- _OBJETIVO DECLARADO_:
Transcriba sin ninguna alteración las líneas de los registros comprendidas entre el comienzo de estos y la línea que contiene "Return the footprint", ambas incluidas.

⟨

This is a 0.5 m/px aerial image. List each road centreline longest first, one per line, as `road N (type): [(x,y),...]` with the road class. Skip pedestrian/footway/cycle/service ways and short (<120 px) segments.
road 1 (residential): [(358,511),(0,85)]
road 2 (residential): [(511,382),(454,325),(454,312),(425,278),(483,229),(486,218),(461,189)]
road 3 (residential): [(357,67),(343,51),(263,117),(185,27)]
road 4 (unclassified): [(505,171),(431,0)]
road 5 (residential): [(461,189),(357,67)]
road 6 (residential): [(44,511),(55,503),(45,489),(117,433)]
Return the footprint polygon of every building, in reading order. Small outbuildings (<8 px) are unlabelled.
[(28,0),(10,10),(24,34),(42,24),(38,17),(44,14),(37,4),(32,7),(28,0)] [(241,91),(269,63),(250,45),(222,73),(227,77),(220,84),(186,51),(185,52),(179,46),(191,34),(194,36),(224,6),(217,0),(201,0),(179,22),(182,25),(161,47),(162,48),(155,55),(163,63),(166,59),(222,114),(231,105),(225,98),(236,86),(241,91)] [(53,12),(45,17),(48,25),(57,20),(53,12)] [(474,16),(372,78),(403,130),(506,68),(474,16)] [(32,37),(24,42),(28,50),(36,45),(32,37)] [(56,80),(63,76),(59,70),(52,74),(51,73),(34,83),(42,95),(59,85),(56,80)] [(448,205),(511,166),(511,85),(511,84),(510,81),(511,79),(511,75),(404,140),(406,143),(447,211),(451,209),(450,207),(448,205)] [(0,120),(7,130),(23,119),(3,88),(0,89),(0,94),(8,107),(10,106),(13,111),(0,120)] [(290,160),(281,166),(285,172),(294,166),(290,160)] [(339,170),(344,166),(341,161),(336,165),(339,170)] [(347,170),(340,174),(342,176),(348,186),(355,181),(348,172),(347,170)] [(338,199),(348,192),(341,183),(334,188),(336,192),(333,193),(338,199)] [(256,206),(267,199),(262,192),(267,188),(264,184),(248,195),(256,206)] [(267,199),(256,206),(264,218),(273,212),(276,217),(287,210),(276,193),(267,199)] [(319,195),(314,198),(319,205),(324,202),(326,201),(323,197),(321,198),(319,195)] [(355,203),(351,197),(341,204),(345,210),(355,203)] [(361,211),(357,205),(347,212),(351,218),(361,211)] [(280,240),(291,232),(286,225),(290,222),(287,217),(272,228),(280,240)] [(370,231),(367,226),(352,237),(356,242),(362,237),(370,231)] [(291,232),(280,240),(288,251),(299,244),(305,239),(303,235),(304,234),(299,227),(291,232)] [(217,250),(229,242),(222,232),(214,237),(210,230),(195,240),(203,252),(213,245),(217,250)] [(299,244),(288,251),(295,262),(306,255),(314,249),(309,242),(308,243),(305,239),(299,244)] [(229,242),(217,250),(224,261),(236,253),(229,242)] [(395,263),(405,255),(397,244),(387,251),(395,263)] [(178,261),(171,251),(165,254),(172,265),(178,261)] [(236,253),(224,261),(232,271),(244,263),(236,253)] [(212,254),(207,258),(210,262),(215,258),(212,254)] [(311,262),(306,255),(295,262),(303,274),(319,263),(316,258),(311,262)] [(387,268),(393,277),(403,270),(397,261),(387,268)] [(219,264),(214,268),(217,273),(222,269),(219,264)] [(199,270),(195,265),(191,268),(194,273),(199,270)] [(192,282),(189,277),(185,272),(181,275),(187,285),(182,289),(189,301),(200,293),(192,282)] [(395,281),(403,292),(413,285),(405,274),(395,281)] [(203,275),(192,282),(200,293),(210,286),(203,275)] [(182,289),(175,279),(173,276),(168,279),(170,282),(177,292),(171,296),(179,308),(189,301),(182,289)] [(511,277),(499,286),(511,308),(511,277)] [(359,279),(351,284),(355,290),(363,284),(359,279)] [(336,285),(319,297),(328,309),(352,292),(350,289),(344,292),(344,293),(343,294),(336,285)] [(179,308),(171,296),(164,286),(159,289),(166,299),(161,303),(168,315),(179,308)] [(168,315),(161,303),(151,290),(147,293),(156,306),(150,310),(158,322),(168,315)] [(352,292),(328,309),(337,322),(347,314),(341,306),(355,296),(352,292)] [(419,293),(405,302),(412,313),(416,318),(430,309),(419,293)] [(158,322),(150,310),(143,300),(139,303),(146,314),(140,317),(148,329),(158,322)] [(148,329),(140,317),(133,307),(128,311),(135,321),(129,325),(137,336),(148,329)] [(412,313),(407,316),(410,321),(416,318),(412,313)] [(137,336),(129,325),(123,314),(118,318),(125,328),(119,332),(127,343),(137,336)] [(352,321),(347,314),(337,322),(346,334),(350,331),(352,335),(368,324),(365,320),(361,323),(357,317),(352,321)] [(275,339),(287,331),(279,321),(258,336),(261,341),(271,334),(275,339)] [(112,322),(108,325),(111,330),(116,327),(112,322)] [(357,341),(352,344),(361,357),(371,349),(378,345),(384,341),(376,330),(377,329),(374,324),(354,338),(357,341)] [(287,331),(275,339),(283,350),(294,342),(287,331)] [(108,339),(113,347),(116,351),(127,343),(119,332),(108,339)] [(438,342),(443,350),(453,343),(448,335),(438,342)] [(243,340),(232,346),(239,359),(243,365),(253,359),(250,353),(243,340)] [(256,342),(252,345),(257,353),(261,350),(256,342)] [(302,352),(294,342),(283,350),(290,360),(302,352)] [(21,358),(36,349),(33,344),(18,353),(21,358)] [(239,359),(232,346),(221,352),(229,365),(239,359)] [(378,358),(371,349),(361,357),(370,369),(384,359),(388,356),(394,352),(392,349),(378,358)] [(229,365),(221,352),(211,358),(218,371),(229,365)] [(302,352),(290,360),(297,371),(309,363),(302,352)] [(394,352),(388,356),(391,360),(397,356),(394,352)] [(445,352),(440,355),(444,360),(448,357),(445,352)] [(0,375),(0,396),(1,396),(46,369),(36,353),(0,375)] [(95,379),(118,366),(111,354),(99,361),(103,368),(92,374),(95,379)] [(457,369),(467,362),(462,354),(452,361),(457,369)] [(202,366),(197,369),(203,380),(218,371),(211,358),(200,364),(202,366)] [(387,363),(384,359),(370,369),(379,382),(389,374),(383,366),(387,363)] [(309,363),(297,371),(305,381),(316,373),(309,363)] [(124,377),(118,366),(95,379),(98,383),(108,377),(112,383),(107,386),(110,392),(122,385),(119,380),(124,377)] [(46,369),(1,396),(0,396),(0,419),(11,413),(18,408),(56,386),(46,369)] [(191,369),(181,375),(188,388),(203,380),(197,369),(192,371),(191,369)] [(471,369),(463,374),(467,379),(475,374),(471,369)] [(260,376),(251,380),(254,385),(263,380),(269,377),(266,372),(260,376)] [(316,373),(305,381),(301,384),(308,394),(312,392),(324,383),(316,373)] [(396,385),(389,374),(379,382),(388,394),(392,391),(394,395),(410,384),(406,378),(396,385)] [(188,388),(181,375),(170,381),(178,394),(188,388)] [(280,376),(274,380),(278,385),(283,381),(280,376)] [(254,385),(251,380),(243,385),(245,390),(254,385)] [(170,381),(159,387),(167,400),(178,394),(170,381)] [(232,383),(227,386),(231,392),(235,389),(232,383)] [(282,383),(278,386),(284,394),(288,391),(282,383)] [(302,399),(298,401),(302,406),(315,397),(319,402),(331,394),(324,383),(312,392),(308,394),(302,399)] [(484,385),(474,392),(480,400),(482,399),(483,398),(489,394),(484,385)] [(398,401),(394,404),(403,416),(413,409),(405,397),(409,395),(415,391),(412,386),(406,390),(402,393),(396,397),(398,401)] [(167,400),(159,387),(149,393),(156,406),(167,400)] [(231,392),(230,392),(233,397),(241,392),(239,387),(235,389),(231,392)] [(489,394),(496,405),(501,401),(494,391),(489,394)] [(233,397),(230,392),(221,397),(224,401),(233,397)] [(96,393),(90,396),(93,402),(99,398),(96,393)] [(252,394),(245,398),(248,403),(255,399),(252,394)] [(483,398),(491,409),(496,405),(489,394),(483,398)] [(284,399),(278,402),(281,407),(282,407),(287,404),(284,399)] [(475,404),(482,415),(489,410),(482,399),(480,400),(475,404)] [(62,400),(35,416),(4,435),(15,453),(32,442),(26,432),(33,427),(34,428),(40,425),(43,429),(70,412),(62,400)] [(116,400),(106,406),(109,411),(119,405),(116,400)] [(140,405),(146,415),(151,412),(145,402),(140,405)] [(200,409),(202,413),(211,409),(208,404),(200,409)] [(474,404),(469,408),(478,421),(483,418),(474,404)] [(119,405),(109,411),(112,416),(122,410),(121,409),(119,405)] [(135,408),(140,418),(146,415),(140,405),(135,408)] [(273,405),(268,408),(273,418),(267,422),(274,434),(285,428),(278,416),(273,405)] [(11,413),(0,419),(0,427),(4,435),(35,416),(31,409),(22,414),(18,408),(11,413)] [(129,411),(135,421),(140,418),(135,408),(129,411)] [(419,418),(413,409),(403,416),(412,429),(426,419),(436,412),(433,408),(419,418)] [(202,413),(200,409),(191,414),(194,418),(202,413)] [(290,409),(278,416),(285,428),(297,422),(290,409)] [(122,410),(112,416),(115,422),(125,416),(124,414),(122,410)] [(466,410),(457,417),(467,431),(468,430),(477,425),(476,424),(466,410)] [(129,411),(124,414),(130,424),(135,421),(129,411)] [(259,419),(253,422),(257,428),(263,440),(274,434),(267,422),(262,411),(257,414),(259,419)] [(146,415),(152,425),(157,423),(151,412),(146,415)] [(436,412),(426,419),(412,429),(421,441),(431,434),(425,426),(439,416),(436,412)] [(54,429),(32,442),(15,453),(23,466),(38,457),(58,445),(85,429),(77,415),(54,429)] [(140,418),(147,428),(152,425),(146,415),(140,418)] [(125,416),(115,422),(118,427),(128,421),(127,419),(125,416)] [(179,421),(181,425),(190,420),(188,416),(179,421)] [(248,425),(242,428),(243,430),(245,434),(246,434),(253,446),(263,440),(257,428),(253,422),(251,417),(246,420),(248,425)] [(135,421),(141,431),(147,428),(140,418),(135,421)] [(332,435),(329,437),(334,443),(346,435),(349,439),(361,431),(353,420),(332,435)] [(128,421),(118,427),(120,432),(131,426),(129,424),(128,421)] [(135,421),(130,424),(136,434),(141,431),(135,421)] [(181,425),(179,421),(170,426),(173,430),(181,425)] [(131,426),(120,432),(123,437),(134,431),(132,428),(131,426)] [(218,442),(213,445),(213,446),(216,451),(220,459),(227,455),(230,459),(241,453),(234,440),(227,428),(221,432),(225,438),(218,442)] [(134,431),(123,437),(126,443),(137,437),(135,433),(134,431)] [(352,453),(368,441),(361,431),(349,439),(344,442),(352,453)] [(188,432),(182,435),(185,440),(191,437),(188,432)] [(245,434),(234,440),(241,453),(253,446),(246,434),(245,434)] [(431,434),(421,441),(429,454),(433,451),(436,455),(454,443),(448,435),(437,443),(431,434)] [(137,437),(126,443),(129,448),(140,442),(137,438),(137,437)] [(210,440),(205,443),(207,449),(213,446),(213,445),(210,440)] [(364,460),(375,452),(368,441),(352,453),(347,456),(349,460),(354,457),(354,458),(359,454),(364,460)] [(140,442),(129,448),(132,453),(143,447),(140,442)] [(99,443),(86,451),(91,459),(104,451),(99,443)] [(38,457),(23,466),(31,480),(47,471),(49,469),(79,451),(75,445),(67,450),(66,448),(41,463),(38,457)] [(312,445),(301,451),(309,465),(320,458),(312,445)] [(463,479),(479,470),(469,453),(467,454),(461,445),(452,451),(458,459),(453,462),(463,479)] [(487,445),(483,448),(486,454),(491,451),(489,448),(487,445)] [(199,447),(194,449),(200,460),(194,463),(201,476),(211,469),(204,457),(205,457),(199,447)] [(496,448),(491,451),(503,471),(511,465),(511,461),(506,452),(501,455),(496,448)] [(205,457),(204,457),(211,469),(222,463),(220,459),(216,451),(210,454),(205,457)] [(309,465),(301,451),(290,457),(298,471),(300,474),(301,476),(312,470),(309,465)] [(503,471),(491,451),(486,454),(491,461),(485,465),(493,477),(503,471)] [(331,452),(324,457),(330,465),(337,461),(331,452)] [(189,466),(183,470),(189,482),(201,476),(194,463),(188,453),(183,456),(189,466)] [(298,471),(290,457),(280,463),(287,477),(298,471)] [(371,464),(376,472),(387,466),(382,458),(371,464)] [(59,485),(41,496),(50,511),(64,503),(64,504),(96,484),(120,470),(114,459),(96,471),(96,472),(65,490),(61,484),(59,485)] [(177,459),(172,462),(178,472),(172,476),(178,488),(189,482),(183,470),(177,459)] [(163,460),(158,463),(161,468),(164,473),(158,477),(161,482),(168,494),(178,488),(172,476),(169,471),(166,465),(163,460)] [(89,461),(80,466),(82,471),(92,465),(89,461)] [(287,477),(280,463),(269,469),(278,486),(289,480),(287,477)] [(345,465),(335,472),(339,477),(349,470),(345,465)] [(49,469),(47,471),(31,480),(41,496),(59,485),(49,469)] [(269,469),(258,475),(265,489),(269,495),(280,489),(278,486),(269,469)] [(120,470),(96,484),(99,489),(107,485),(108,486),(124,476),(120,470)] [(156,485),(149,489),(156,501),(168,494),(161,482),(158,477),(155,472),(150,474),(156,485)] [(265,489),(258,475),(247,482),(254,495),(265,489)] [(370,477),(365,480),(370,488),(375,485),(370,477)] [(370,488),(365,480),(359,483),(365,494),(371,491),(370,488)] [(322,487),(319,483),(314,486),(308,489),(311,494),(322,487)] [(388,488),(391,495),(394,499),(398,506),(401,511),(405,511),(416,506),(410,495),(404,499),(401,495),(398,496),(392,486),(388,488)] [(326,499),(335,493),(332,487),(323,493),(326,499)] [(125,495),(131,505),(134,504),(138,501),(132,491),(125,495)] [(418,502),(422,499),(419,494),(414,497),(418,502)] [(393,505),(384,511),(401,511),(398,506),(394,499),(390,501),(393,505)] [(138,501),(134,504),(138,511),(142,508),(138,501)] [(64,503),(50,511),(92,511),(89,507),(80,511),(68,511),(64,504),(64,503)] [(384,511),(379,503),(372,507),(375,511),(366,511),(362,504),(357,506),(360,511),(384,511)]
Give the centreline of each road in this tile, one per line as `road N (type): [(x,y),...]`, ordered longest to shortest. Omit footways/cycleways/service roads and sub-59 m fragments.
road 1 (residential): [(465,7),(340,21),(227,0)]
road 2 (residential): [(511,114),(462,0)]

⟩

- _EN RESPUESTA_:
This is a 0.5 m/px aerial image. List each road centreline longest first, one per line, as `road N (type): [(x,y),...]` with the road class. Skip pedestrian/footway/cycle/service ways and short (<120 px) segments.
road 1 (residential): [(358,511),(0,85)]
road 2 (residential): [(511,382),(454,325),(454,312),(425,278),(483,229),(486,218),(461,189)]
road 3 (residential): [(357,67),(343,51),(263,117),(185,27)]
road 4 (unclassified): [(505,171),(431,0)]
road 5 (residential): [(461,189),(357,67)]
road 6 (residential): [(44,511),(55,503),(45,489),(117,433)]
Return the footprint polygon of every building, in reading order. Small outbuildings (<8 px) are unlabelled.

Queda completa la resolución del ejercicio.